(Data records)

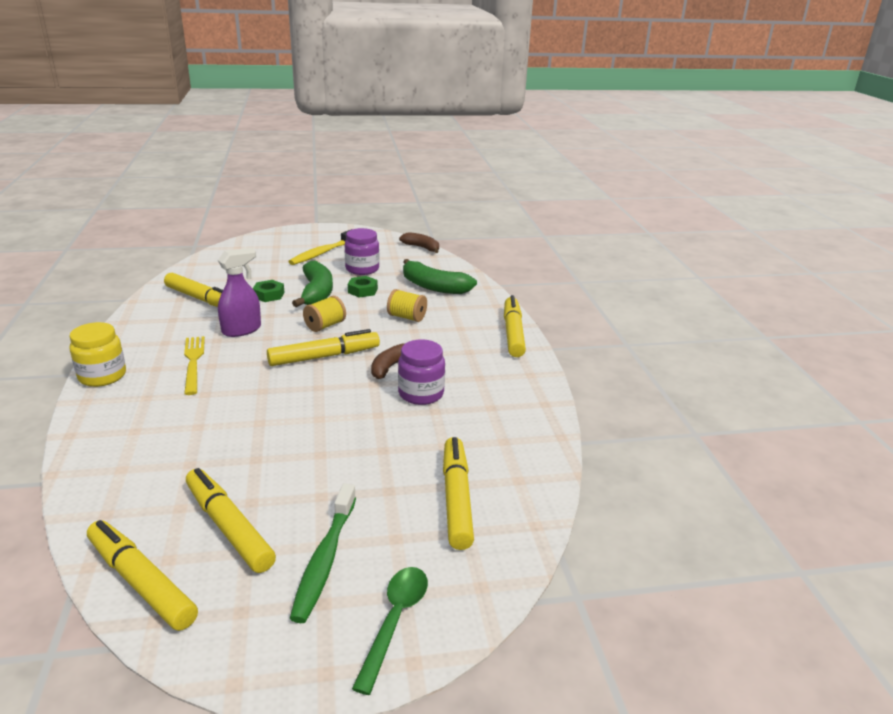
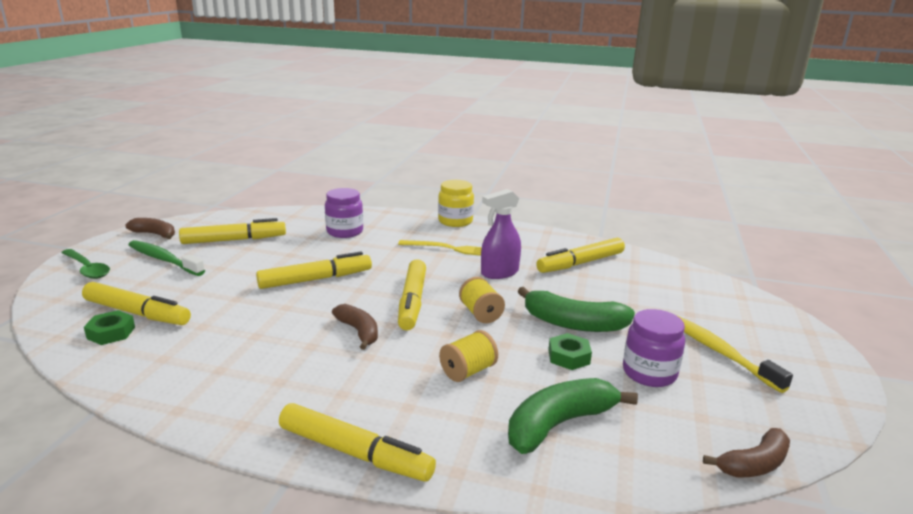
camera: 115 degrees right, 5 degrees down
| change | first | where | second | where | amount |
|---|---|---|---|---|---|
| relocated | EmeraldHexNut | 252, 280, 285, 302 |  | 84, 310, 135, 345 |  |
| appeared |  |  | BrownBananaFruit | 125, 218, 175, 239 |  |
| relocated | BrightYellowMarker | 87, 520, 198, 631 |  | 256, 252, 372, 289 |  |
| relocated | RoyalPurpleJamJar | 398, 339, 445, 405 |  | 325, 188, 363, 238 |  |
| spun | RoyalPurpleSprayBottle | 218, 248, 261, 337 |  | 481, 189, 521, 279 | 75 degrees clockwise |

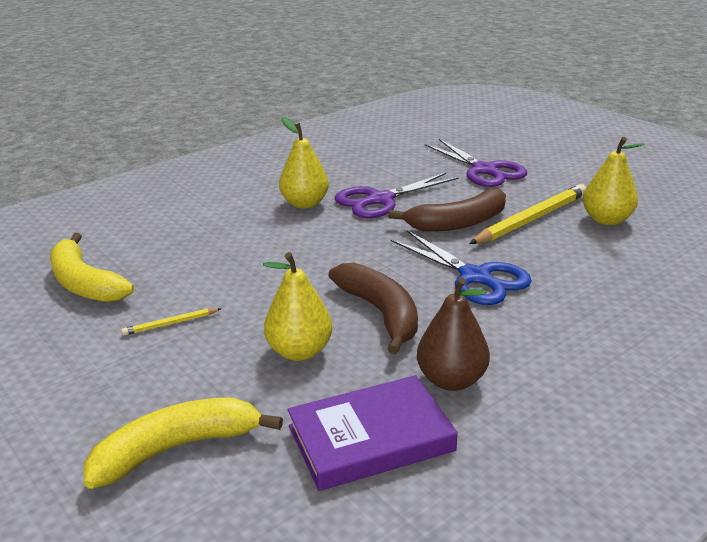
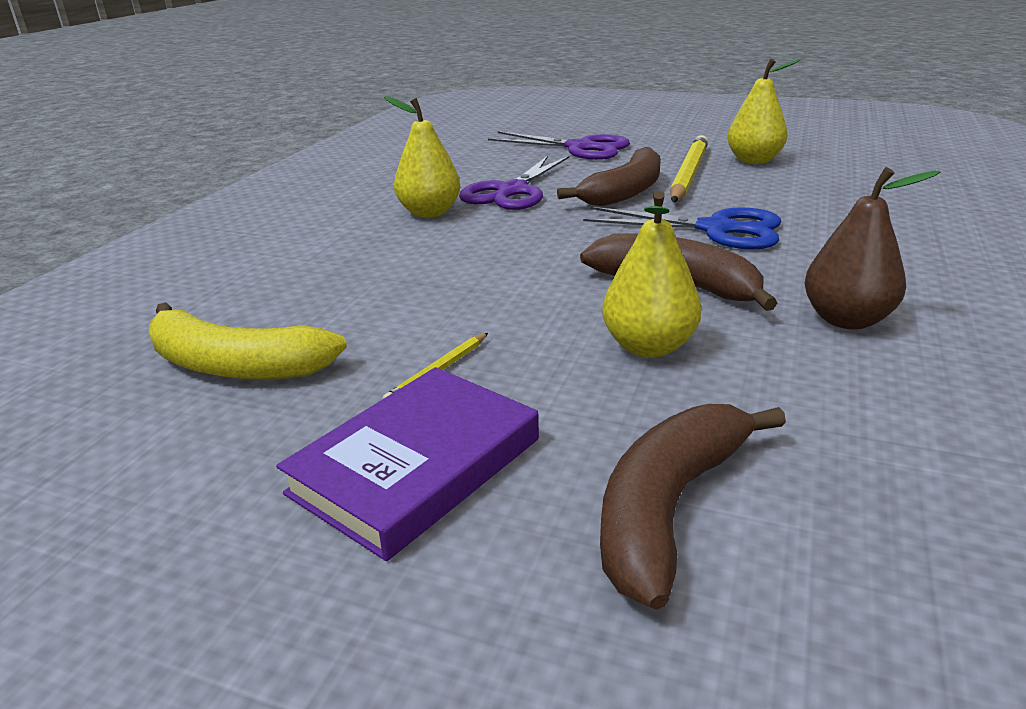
camera: 30 degrees left, 0 degrees up
| change | first | where | second | where | amount |
|---|---|---|---|---|---|
| relocated | RoyalPurpleHardcover | 287, 375, 458, 491 |  | 276, 367, 539, 561 |  |
| colour | BrightYellowBananaFruit | 84, 397, 283, 489 | BrownBananaFruit | 600, 404, 786, 610 |  |

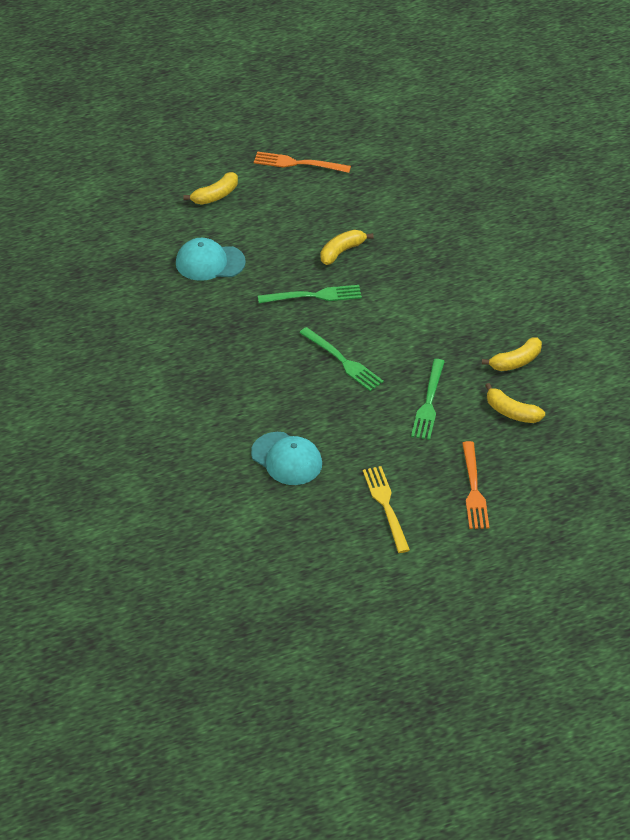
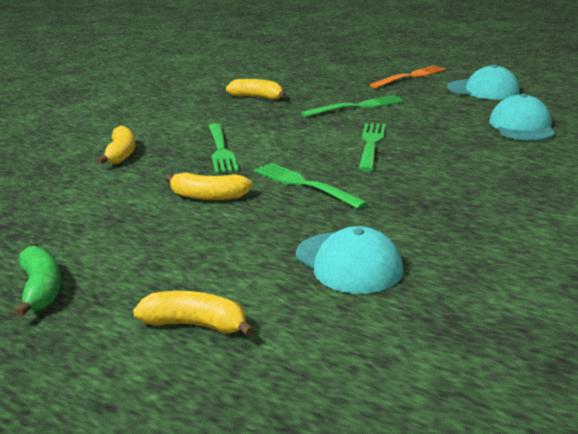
camera: 125 degrees left, 20 degrees down
| change | first | where | second | where | amount |
|---|---|---|---|---|---|
| exchanged | OrangeColouredDinnerFork | 254, 151, 351, 173 | EmeraldBananaFruit | 15, 246, 61, 317 |  |
| relocated | BrightYellowBananaFruit | 485, 383, 545, 423 |  | 97, 125, 135, 164 |  |
| appeared |  |  | EmeraldDinnerFork | 209, 123, 239, 173 |  |
| exchanged | BrightYellowDinnerFork | 363, 466, 410, 553 | TealCap | 447, 65, 520, 99 |  |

What you should do
The records above must be returned exactly, with each picture omitted.

Answer section
camera: 115 degrees right, 5 degrees down
| change | first | where | second | where | amount |
|---|---|---|---|---|---|
| relocated | EmeraldHexNut | 252, 280, 285, 302 |  | 84, 310, 135, 345 |  |
| appeared |  |  | BrownBananaFruit | 125, 218, 175, 239 |  |
| relocated | BrightYellowMarker | 87, 520, 198, 631 |  | 256, 252, 372, 289 |  |
| relocated | RoyalPurpleJamJar | 398, 339, 445, 405 |  | 325, 188, 363, 238 |  |
| spun | RoyalPurpleSprayBottle | 218, 248, 261, 337 |  | 481, 189, 521, 279 | 75 degrees clockwise |

camera: 30 degrees left, 0 degrees up
| change | first | where | second | where | amount |
|---|---|---|---|---|---|
| relocated | RoyalPurpleHardcover | 287, 375, 458, 491 |  | 276, 367, 539, 561 |  |
| colour | BrightYellowBananaFruit | 84, 397, 283, 489 | BrownBananaFruit | 600, 404, 786, 610 |  |

camera: 125 degrees left, 20 degrees down
| change | first | where | second | where | amount |
|---|---|---|---|---|---|
| exchanged | OrangeColouredDinnerFork | 254, 151, 351, 173 | EmeraldBananaFruit | 15, 246, 61, 317 |  |
| relocated | BrightYellowBananaFruit | 485, 383, 545, 423 |  | 97, 125, 135, 164 |  |
| appeared |  |  | EmeraldDinnerFork | 209, 123, 239, 173 |  |
| exchanged | BrightYellowDinnerFork | 363, 466, 410, 553 | TealCap | 447, 65, 520, 99 |  |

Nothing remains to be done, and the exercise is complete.